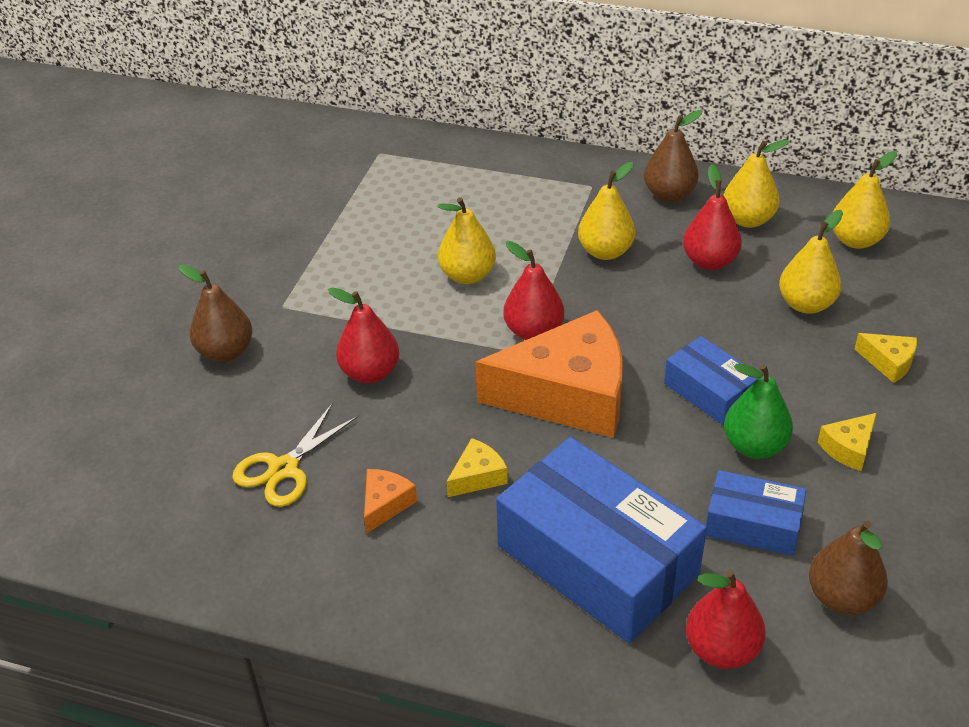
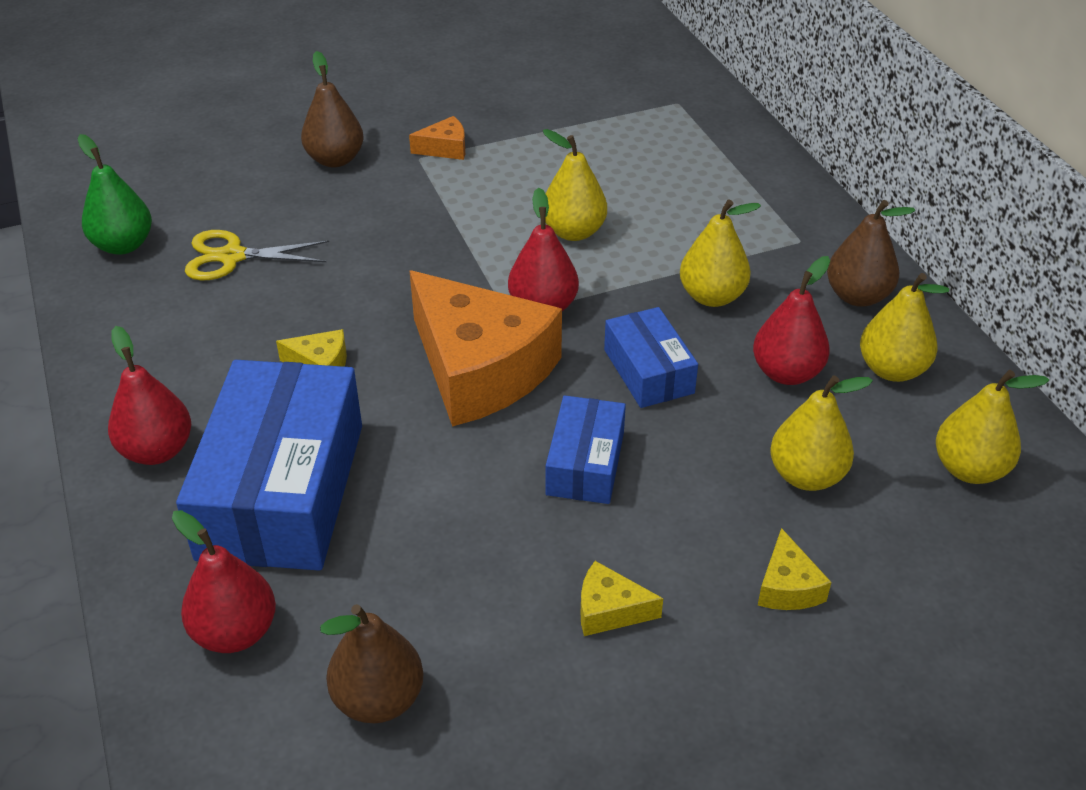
camera: 50 degrees right, 0 degrees up
(370, 373) = (388, 242): red pear -> red pear (157, 450)
(385, 504) = (240, 330): orange cheese -> orange cheese (445, 148)
(752, 524) = (424, 581): blue box -> blue box (648, 371)
(754, 446) = (538, 532): green pear -> green pear (123, 245)

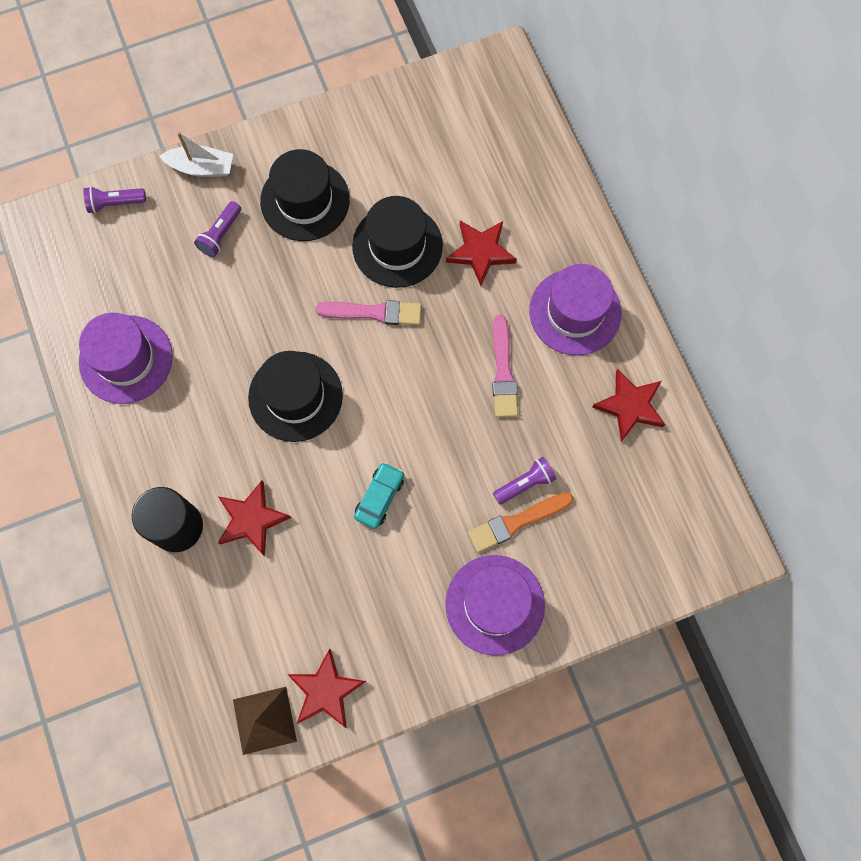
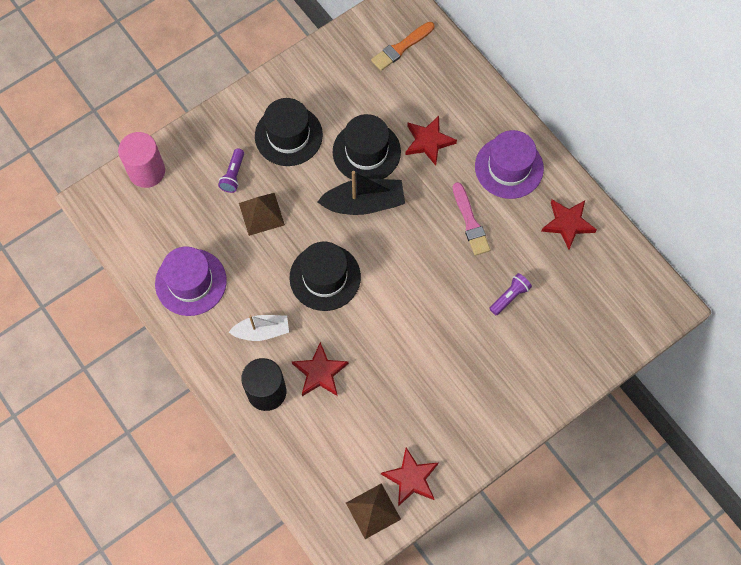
camera: 15 degrees left, 5 degrees down
(115, 203) = (147, 171): purple flashlight -> pink cylinder
(201, 167) = (204, 130): white boat -> white boat (262, 331)
(240, 293) = (261, 214): none -> brown pyramid
(374, 312) = (364, 203): pink brush -> black boat
(379, 497) = (408, 333): turquoise car -> none
(495, 604) = (513, 386): purple hat -> none
(516, 522) = (511, 325): orange brush -> orange brush (401, 47)

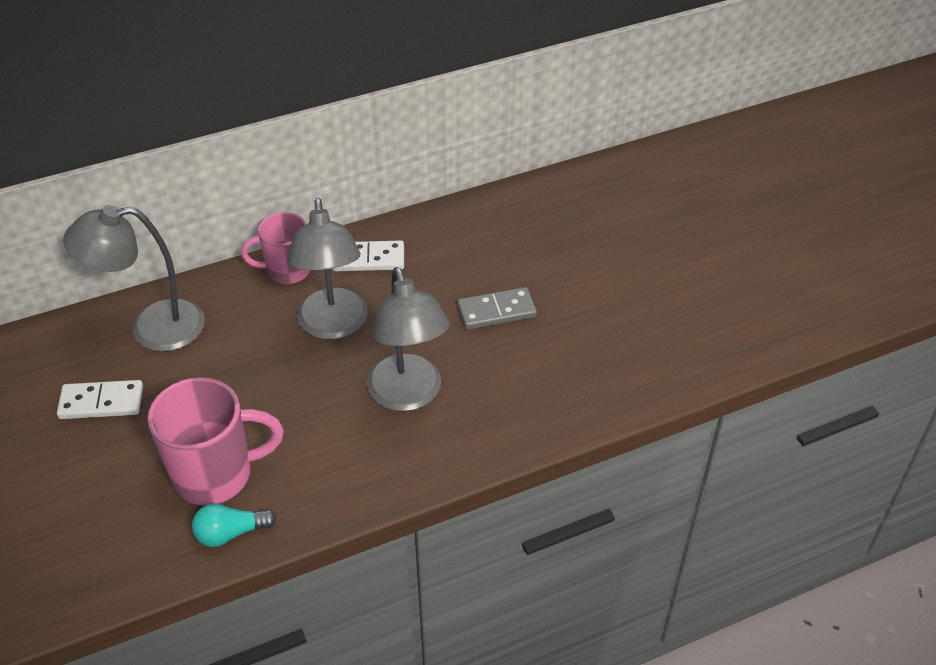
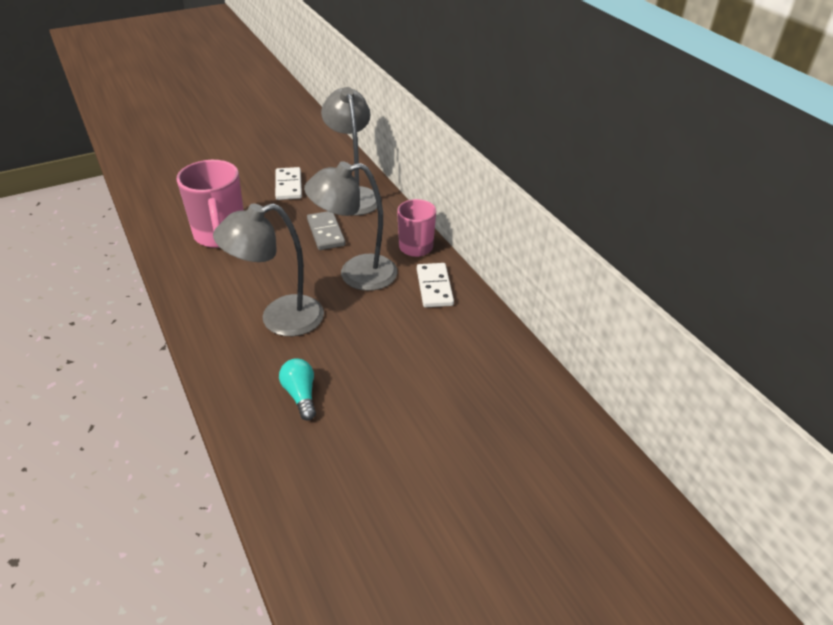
camera: 85 degrees right, 5 degrees down
(231, 533) = (171, 246): turquoise light bulb -> turquoise light bulb (300, 395)
(496, 311) = (376, 369): grey domino -> grey domino (326, 232)

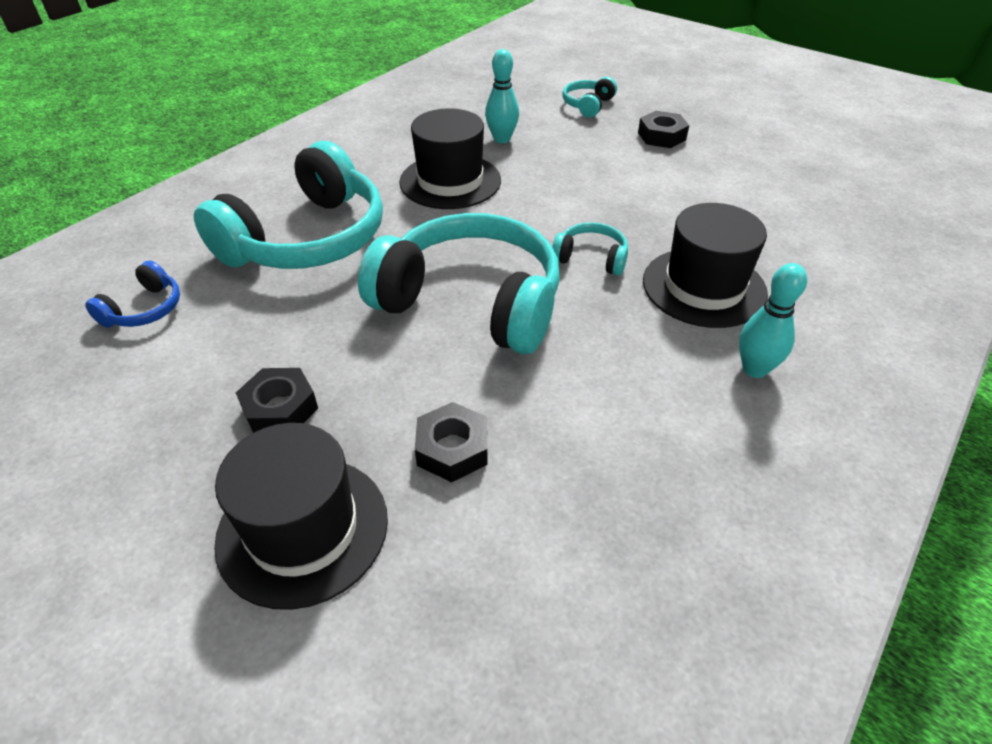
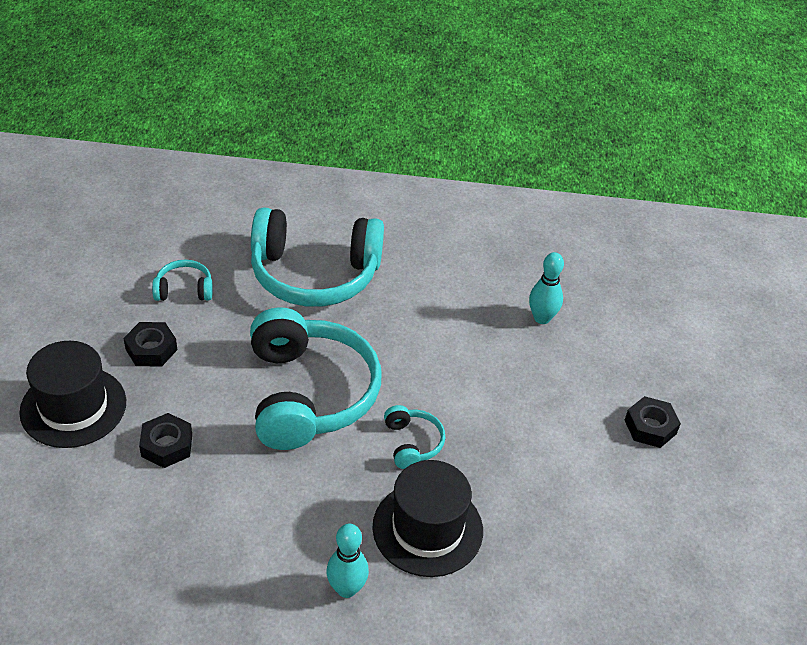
camera: 55 degrees right, 0 degrees up
(144, 309) = (192, 241): blue headphones -> none
(450, 181) = (449, 315): black hat -> none
(588, 105) = (660, 352): turquoise headphones -> turquoise headphones (184, 289)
==*==
(WORK TASK) Would you please repeat exactly the lines above, starting at the line with "(240, 293) = (261, 214): none" and stopping at the line with "(516, 522) = (511, 325): orange", both included?

(PROBLEM SOLUTION)
(240, 293) = (261, 214): none -> brown pyramid
(374, 312) = (364, 203): pink brush -> black boat
(379, 497) = (408, 333): turquoise car -> none
(495, 604) = (513, 386): purple hat -> none
(516, 522) = (511, 325): orange brush -> orange brush (401, 47)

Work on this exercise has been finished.